• **Exercise description**: The answer is the full set of records, given again exactly and without images.

╔══

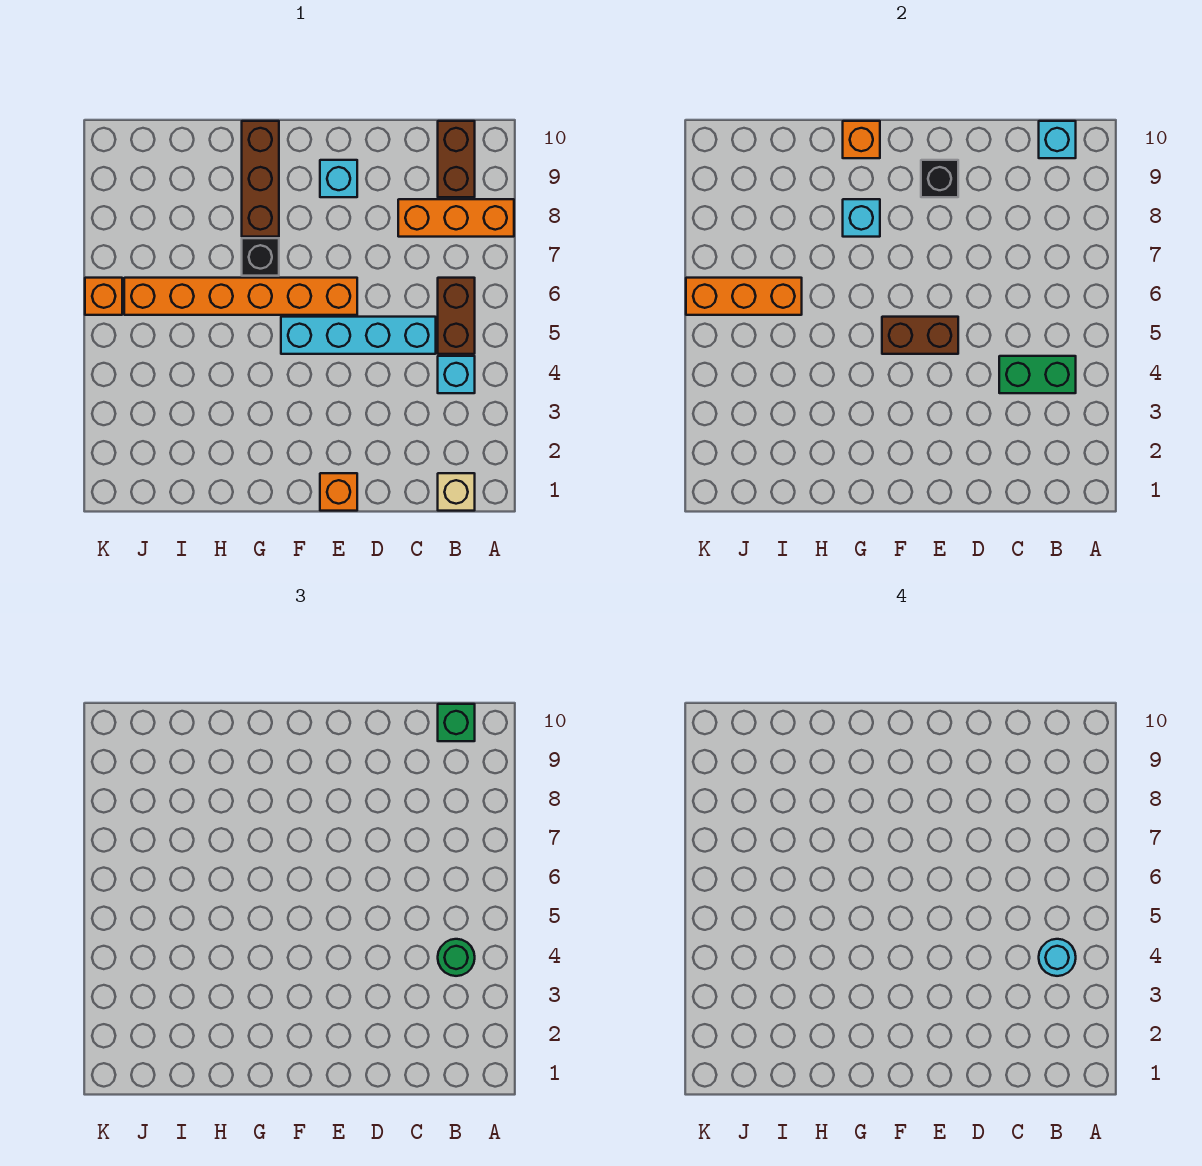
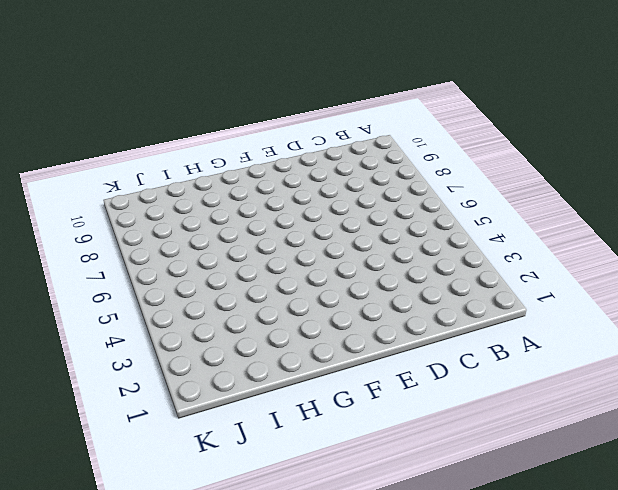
none -> orange brick A8:C8 level 1
none -> tan brick B1 level 1
none -> cyan brick B4 level 1

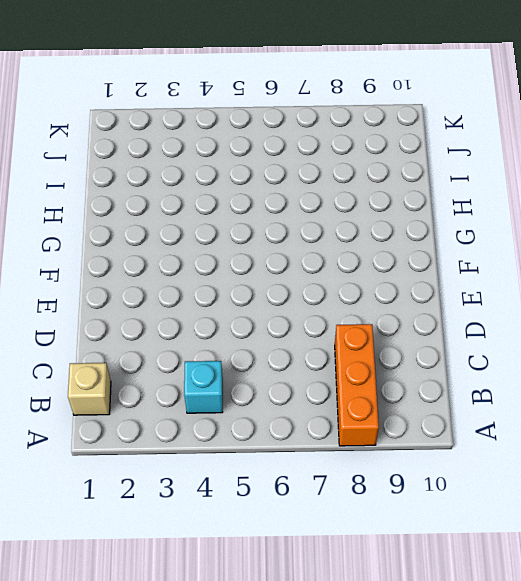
none -> brown brick B5:B6 level 1
none -> brown brick B9:B10 level 1
none -> cyan brick C5:F5 level 1

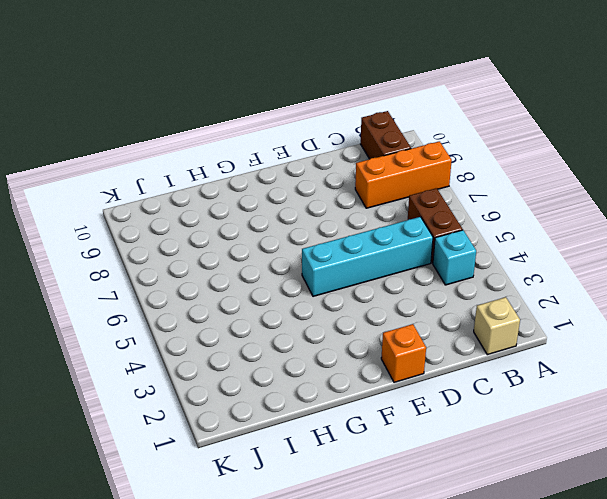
none -> orange brick E6:J6 level 1
none -> cyan brick E9 level 1
none -> black brick G7 level 1

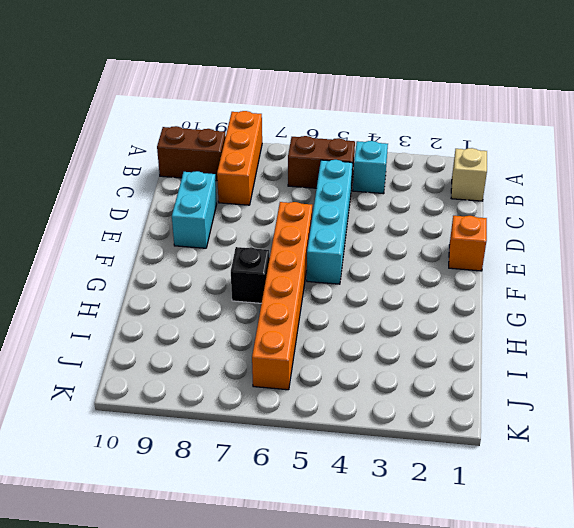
cyan brick D9:E9 level 1 -> cyan brick E9 level 1
none -> brown brick G8:G10 level 1
none -> orange brick K6 level 1
none -> green brick B4:C4 level 2

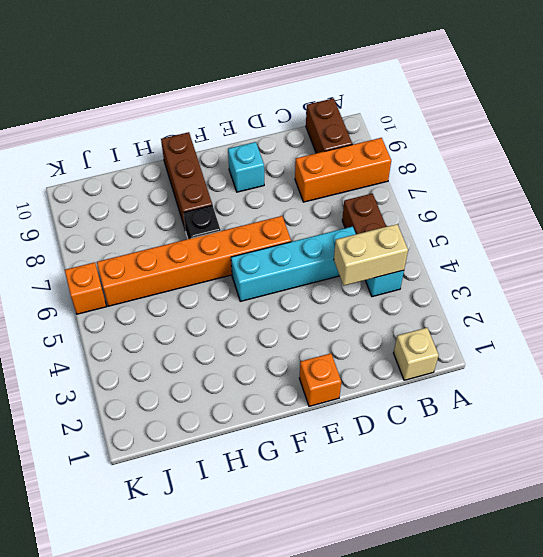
tan brick B4:C4 level 2 -> green brick B4:C4 level 2
none -> cyan brick B10 level 2
none -> brown brick E5:F5 level 2
none -> black brick E9 level 2

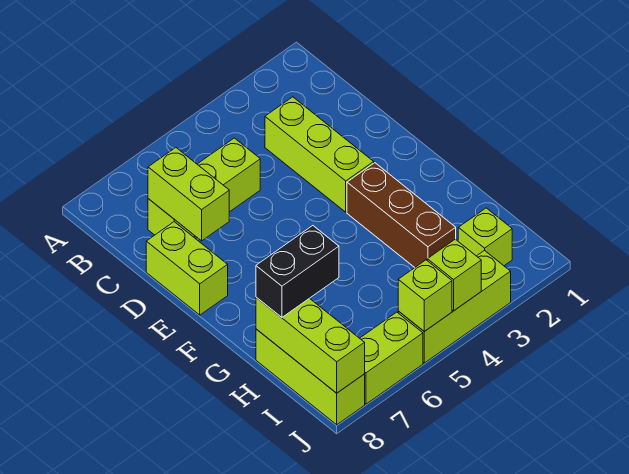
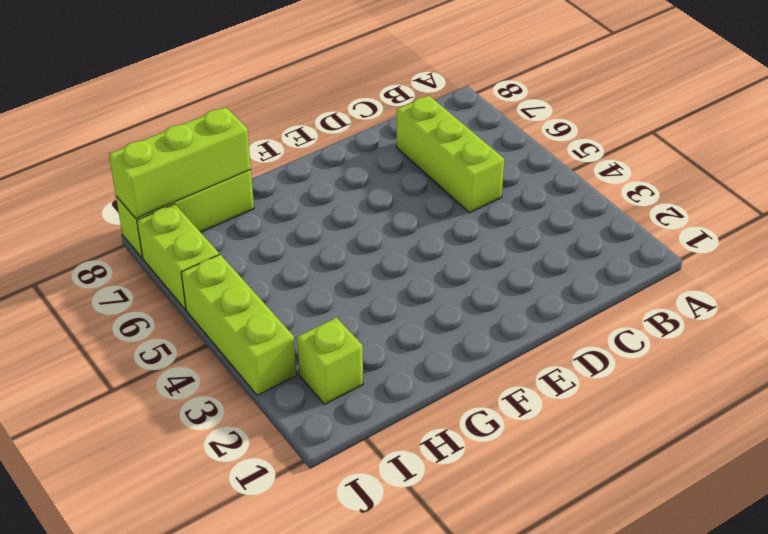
none -> lime brick C3:E3 level 1
none -> lime brick D8:E8 level 1
none -> brown brick F3:H3 level 1

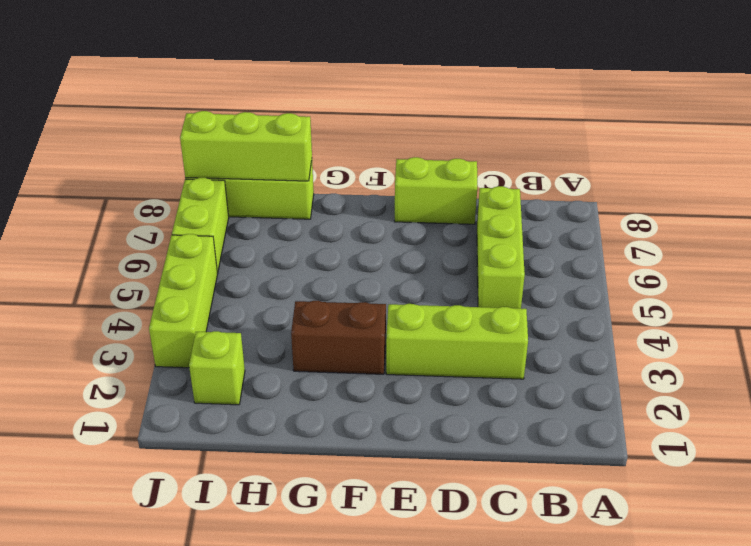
brown brick F3:G3 level 1 -> brown brick F3:H3 level 1
none -> lime brick C7:D7 level 2
none -> lime brick J4 level 2
none -> lime brick J5 level 2

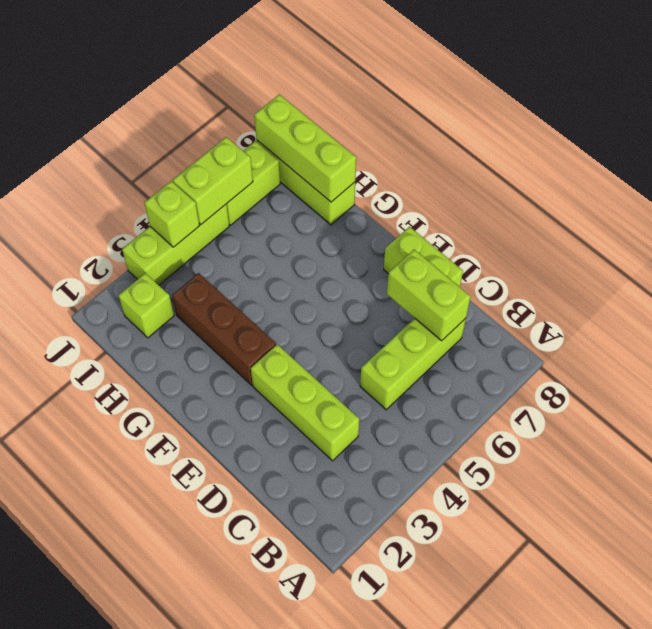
lime brick J5:J6 level 2 -> lime brick J5 level 2
none -> black brick H7:H8 level 3

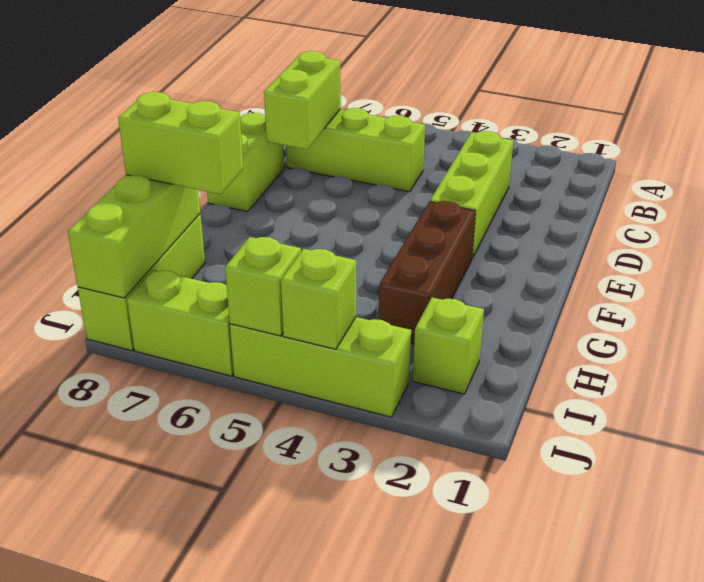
lime brick H7:H8 level 3 -> black brick H7:H8 level 3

╚══

• **Reply to the task**:
none -> orange brick A8:C8 level 1
none -> tan brick B1 level 1
none -> cyan brick B4 level 1

none -> brown brick B5:B6 level 1
none -> brown brick B9:B10 level 1
none -> cyan brick C5:F5 level 1

none -> orange brick E6:J6 level 1
none -> cyan brick E9 level 1
none -> black brick G7 level 1

cyan brick D9:E9 level 1 -> cyan brick E9 level 1
none -> brown brick G8:G10 level 1
none -> orange brick K6 level 1
none -> green brick B4:C4 level 2

tan brick B4:C4 level 2 -> green brick B4:C4 level 2
none -> cyan brick B10 level 2
none -> brown brick E5:F5 level 2
none -> black brick E9 level 2

none -> lime brick C3:E3 level 1
none -> lime brick D8:E8 level 1
none -> brown brick F3:H3 level 1

brown brick F3:G3 level 1 -> brown brick F3:H3 level 1
none -> lime brick C7:D7 level 2
none -> lime brick J4 level 2
none -> lime brick J5 level 2

lime brick J5:J6 level 2 -> lime brick J5 level 2
none -> black brick H7:H8 level 3

lime brick H7:H8 level 3 -> black brick H7:H8 level 3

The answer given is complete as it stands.